### Exercise inputs
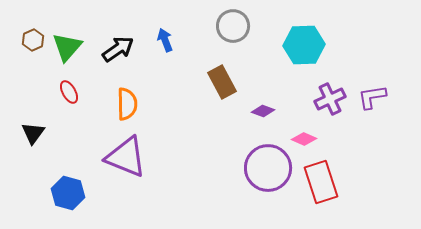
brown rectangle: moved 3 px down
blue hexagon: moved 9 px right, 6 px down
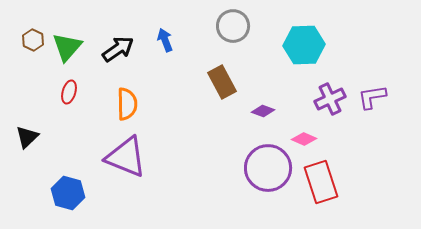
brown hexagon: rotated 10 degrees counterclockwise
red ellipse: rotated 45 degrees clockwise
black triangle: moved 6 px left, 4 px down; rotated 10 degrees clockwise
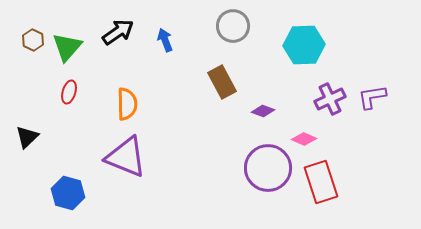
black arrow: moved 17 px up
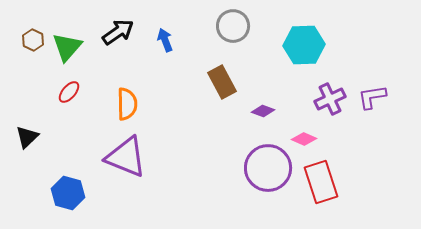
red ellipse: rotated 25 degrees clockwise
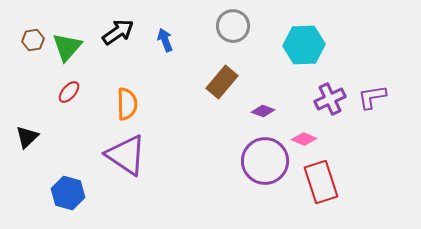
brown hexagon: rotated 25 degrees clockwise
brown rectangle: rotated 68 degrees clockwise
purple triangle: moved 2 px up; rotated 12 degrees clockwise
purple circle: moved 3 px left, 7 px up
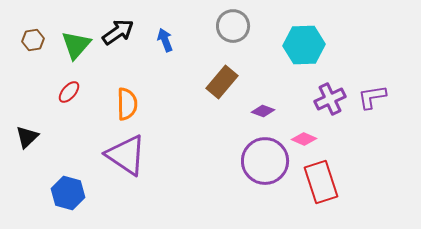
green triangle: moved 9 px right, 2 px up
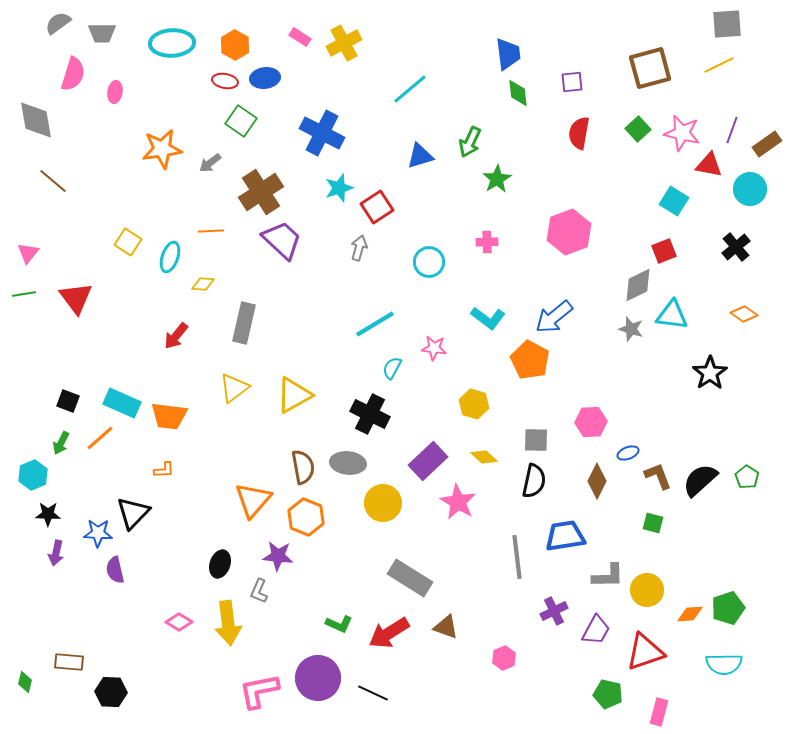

--

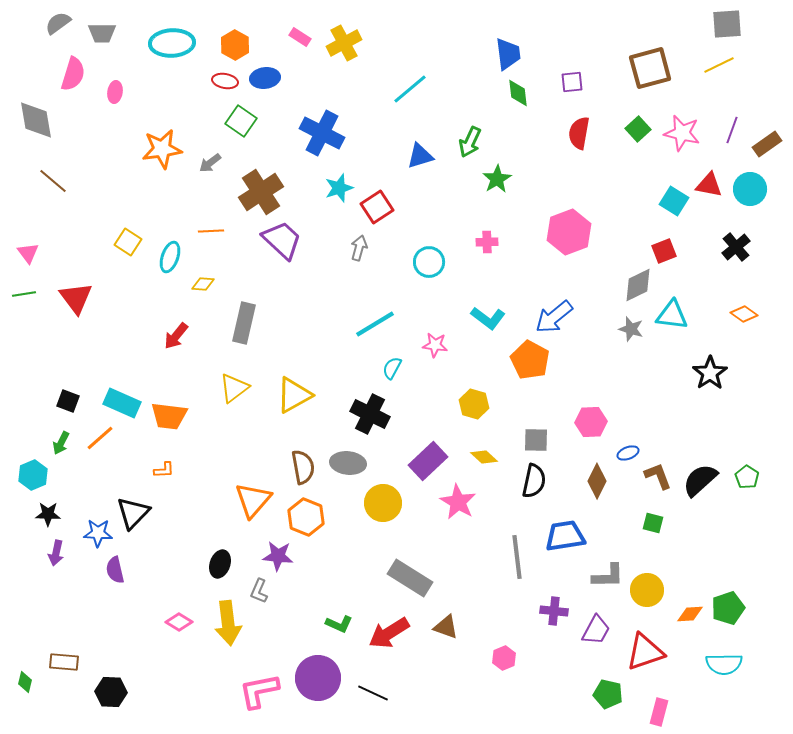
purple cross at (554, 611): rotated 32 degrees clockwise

### Job
Quote the listing verbatim from the line containing "brown rectangle: moved 3 px down" through the line containing "purple circle: moved 3 px left, 7 px up", leaving out the pictures.

### Correct output
brown rectangle: moved 3 px down
blue hexagon: moved 9 px right, 6 px down
brown hexagon: rotated 10 degrees counterclockwise
red ellipse: rotated 45 degrees clockwise
black triangle: moved 6 px left, 4 px down; rotated 10 degrees clockwise
black arrow: moved 17 px up
red ellipse: rotated 25 degrees clockwise
brown hexagon: rotated 25 degrees clockwise
brown rectangle: rotated 68 degrees clockwise
purple triangle: moved 2 px up; rotated 12 degrees clockwise
purple circle: moved 3 px left, 7 px up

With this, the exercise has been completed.